» **Activity**
Exact transcription of the following records is needed, with every picture dropped.

» **Source data**
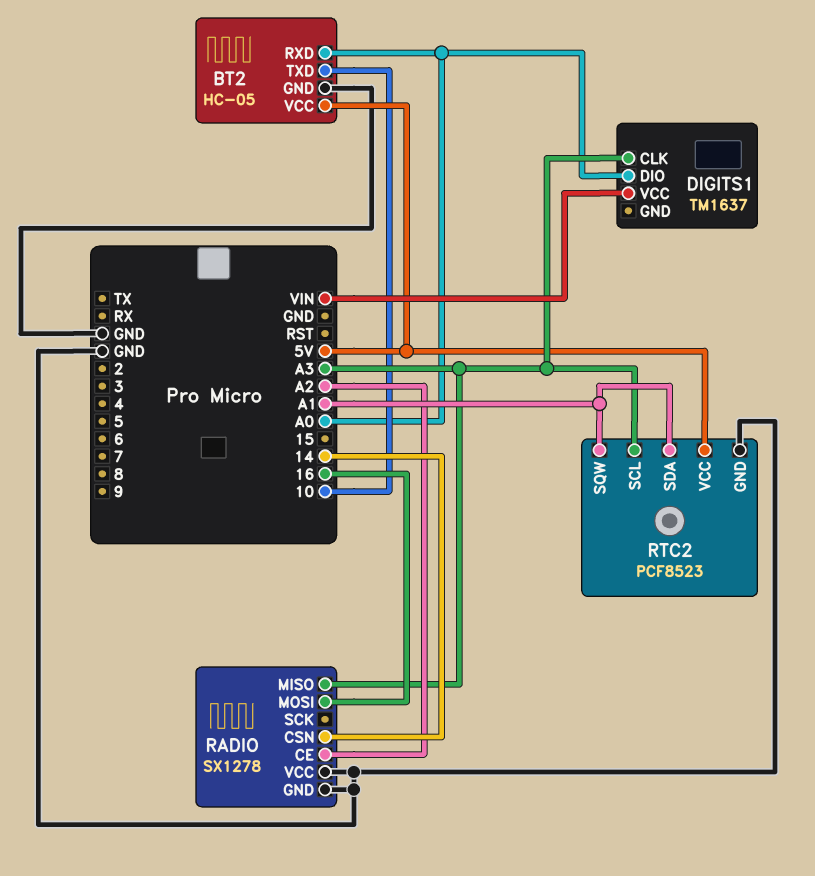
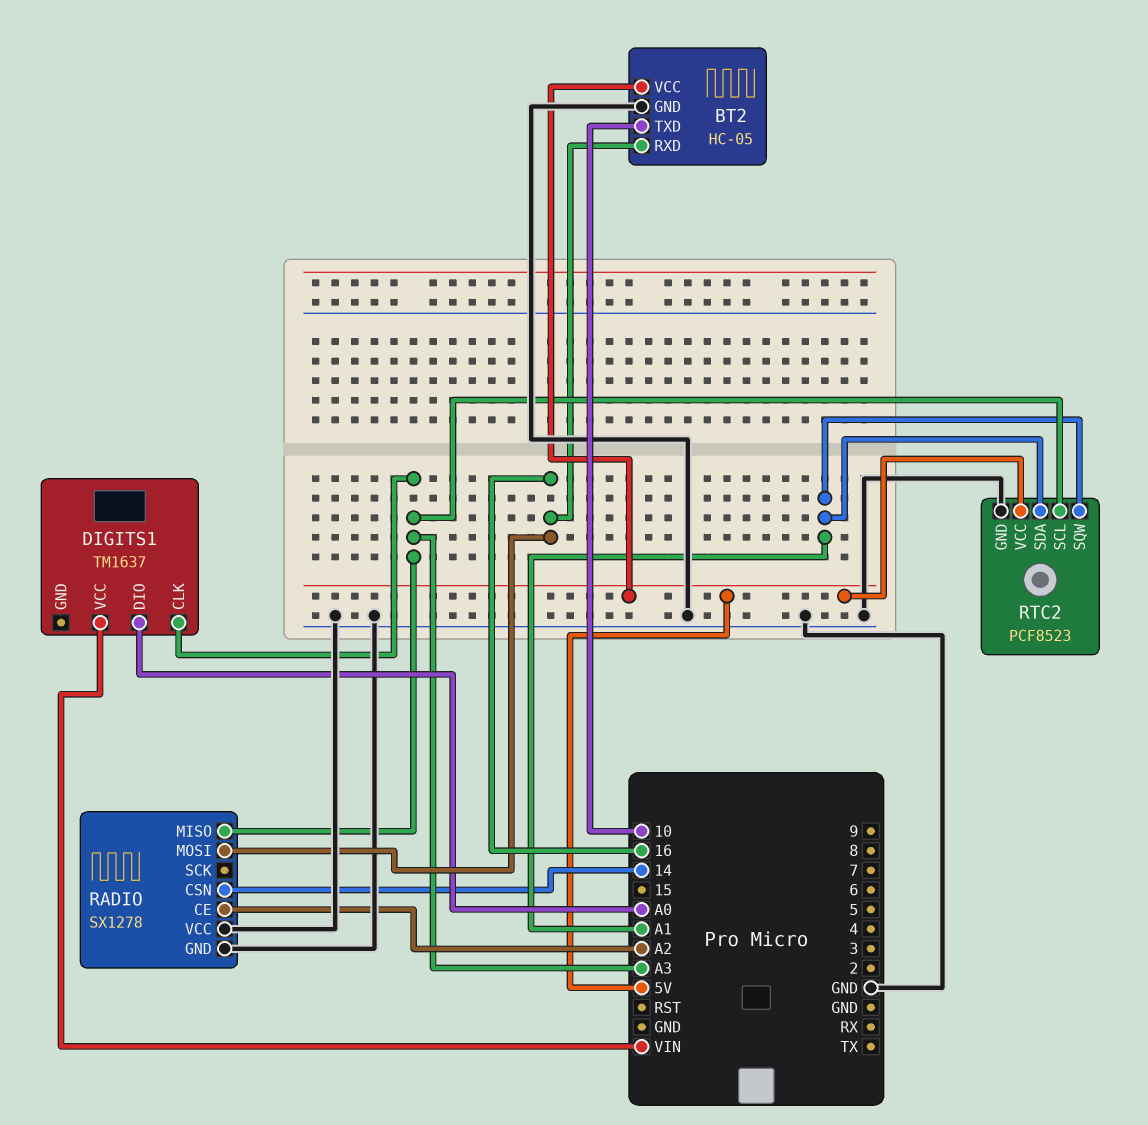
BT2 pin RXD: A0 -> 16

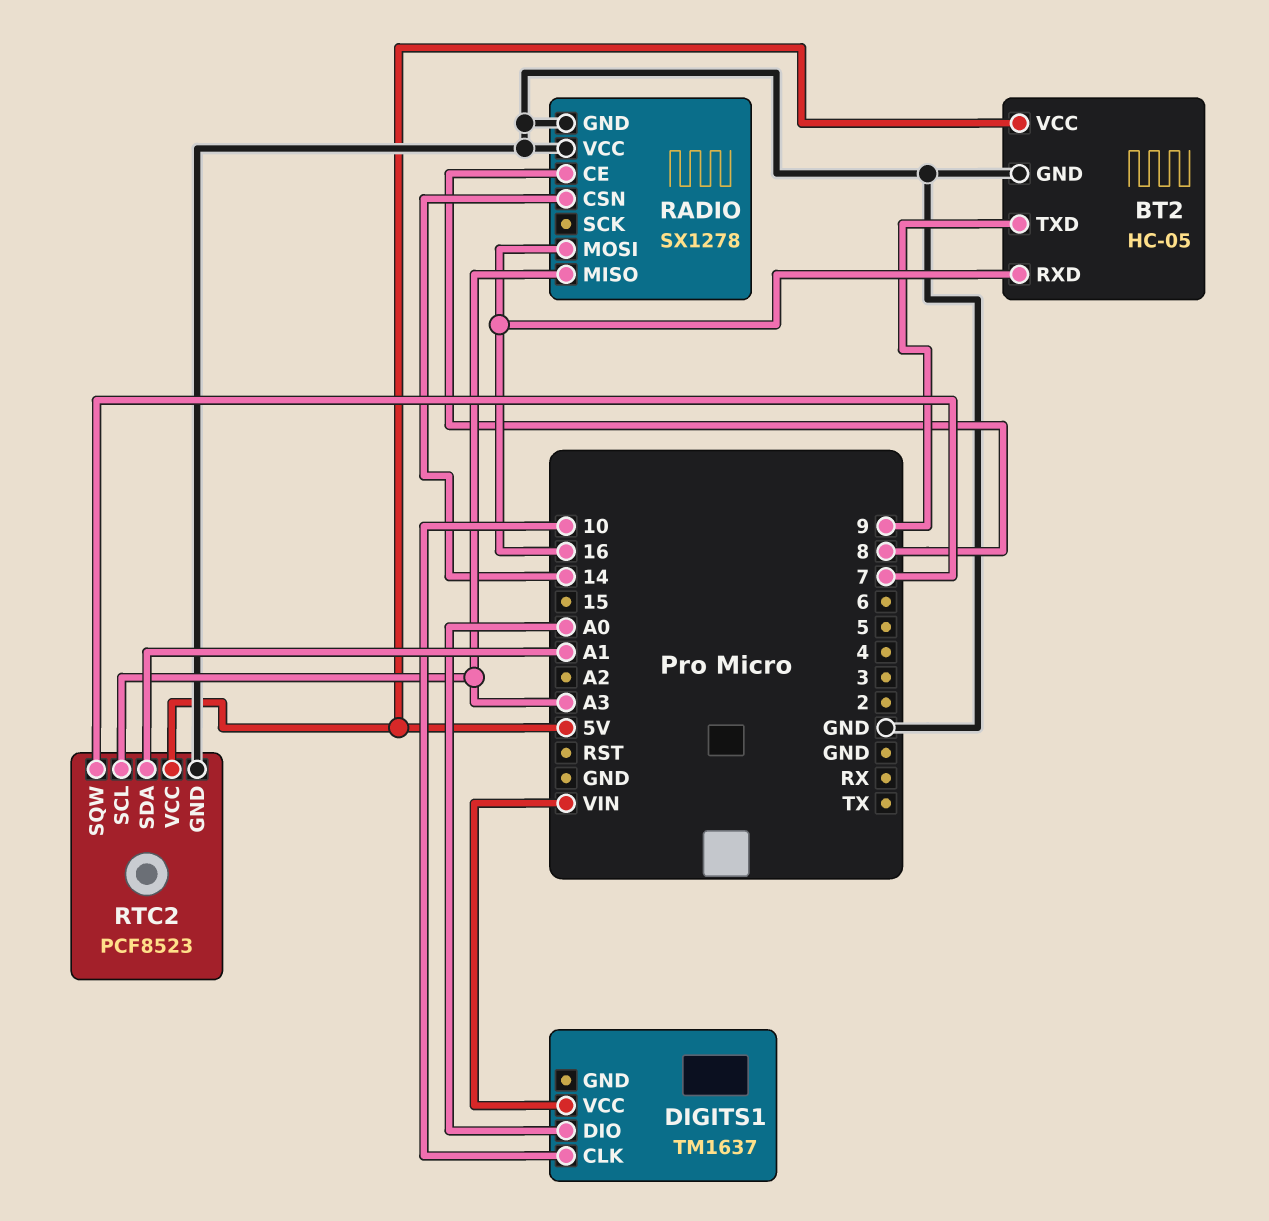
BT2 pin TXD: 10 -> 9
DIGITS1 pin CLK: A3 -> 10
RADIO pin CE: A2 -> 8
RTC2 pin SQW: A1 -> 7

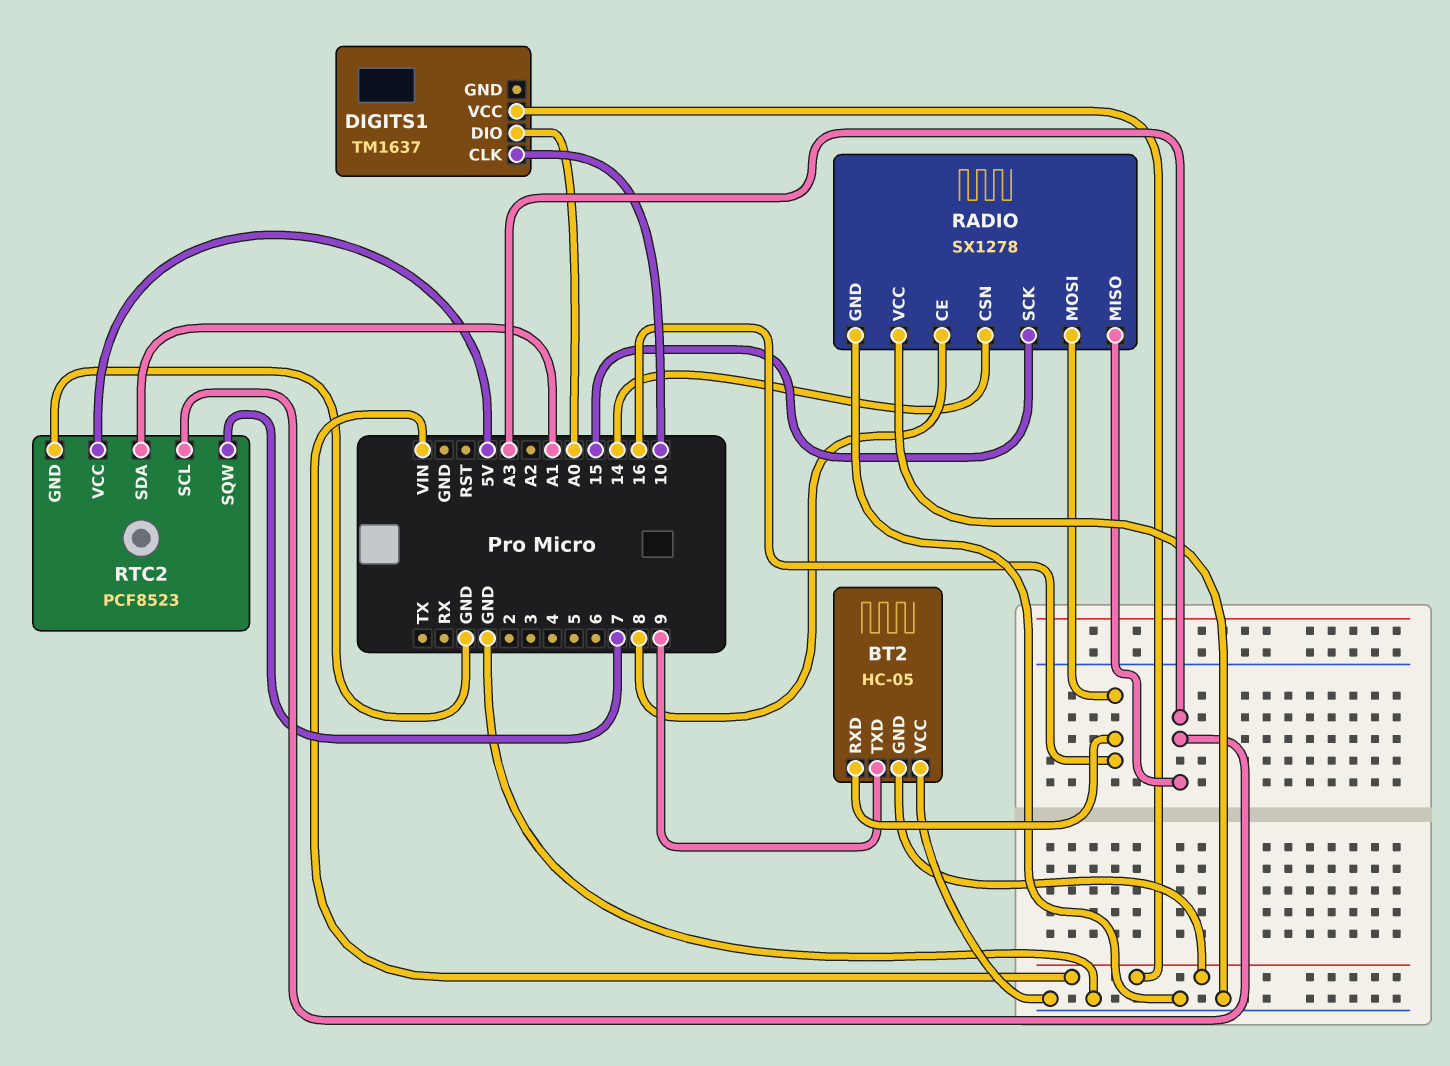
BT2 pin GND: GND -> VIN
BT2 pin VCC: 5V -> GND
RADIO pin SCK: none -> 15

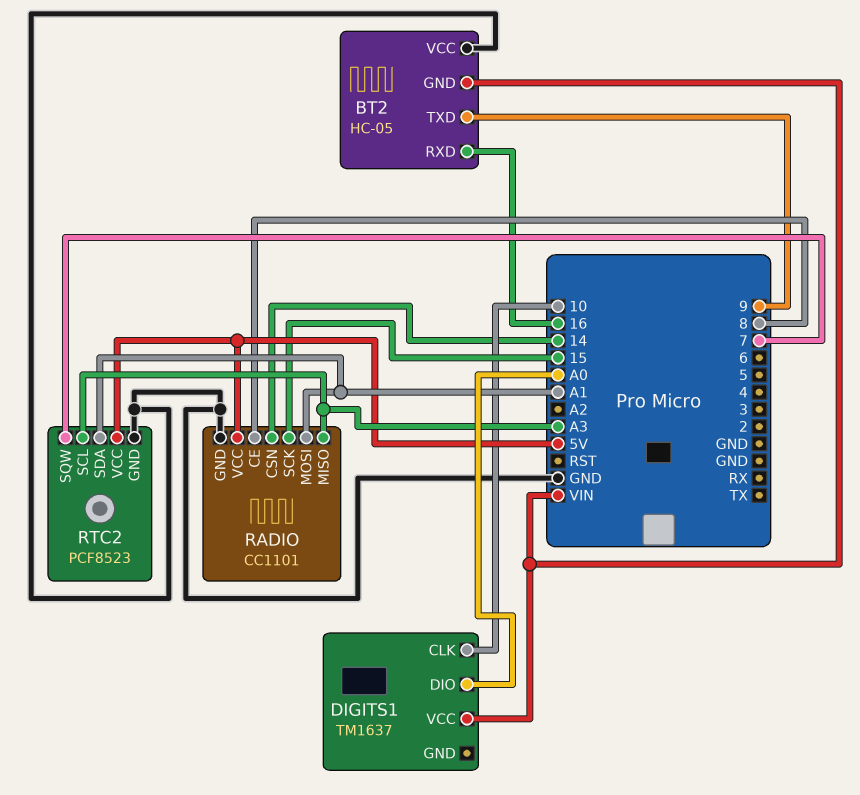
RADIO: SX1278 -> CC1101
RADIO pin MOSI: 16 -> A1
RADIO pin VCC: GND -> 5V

» **Solution below**
BT2 pin RXD: A0 -> 16

BT2 pin TXD: 10 -> 9
DIGITS1 pin CLK: A3 -> 10
RADIO pin CE: A2 -> 8
RTC2 pin SQW: A1 -> 7

BT2 pin GND: GND -> VIN
BT2 pin VCC: 5V -> GND
RADIO pin SCK: none -> 15

RADIO: SX1278 -> CC1101
RADIO pin MOSI: 16 -> A1
RADIO pin VCC: GND -> 5V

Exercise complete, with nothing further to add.